(Dataset excerpts):
_ _ _ _ _
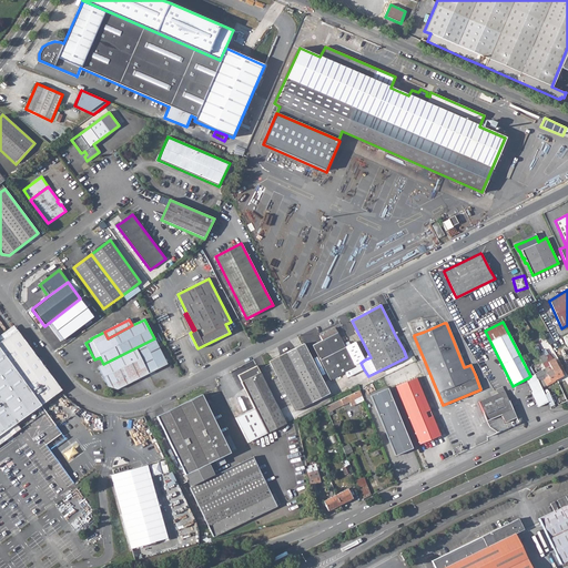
[(364,369),(361,363),(354,365),(345,347),(335,327),(320,335),(322,341),(313,345),(320,356),(331,379),(351,369),(353,375),(364,369)]
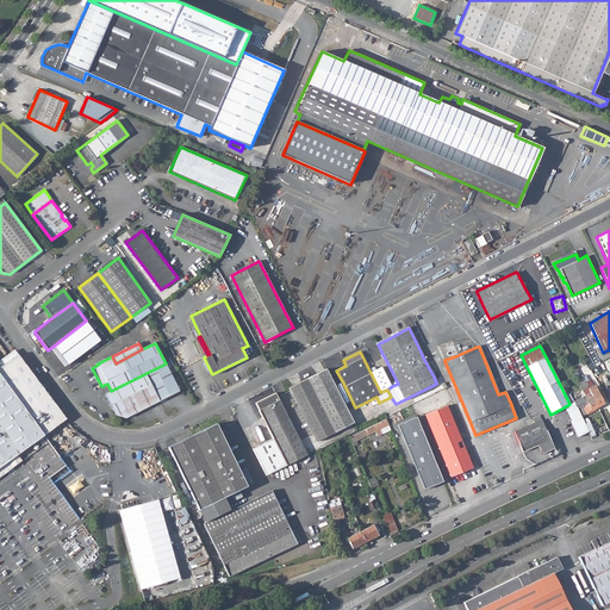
[(0,365),(0,374),(44,435),(67,418),(18,353),(0,365)]
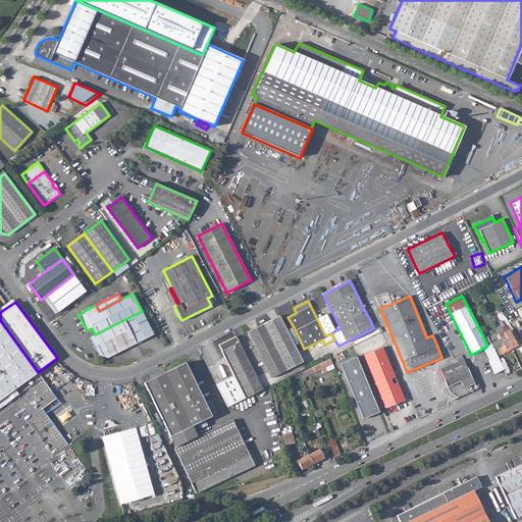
[(95,334),(90,337),(99,355),(108,358),(153,334),(142,311),(95,334)]
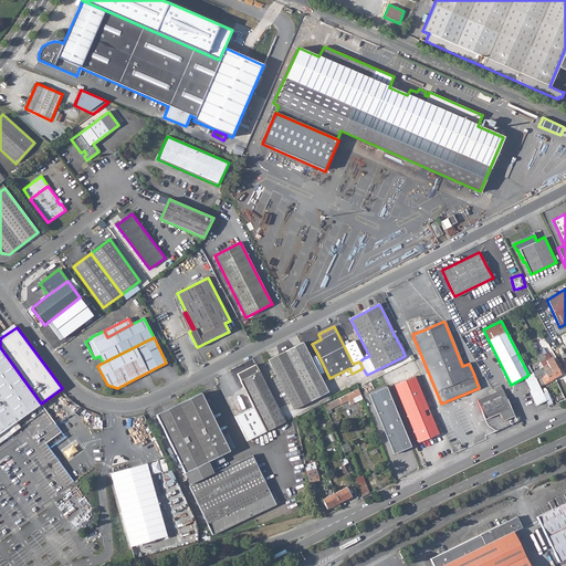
[(354,341),(344,346),(353,364),(359,362),(364,358),(354,341)]
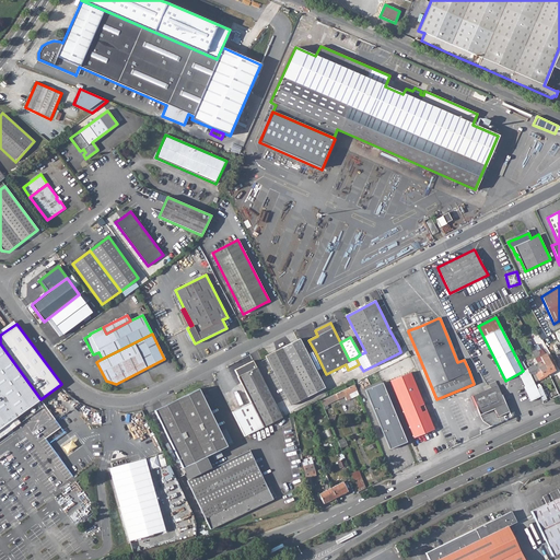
[(300,339),(278,350),(266,357),(272,370),(290,404),(291,405),(307,396),(325,387),(311,359),(300,339)]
_ _ _ _ _
(WHAT TO WORK ON): Restate every entry above word for word; no picture belongs in the copy.

(RESULT):
[(364,369),(361,363),(354,365),(345,347),(335,327),(320,335),(322,341),(313,345),(320,356),(331,379),(351,369),(353,375),(364,369)]
[(0,365),(0,374),(44,435),(67,418),(18,353),(0,365)]
[(95,334),(90,337),(99,355),(108,358),(153,334),(142,311),(95,334)]
[(354,341),(344,346),(353,364),(359,362),(364,358),(354,341)]
[(300,339),(278,350),(266,357),(272,370),(290,404),(291,405),(307,396),(325,387),(311,359),(300,339)]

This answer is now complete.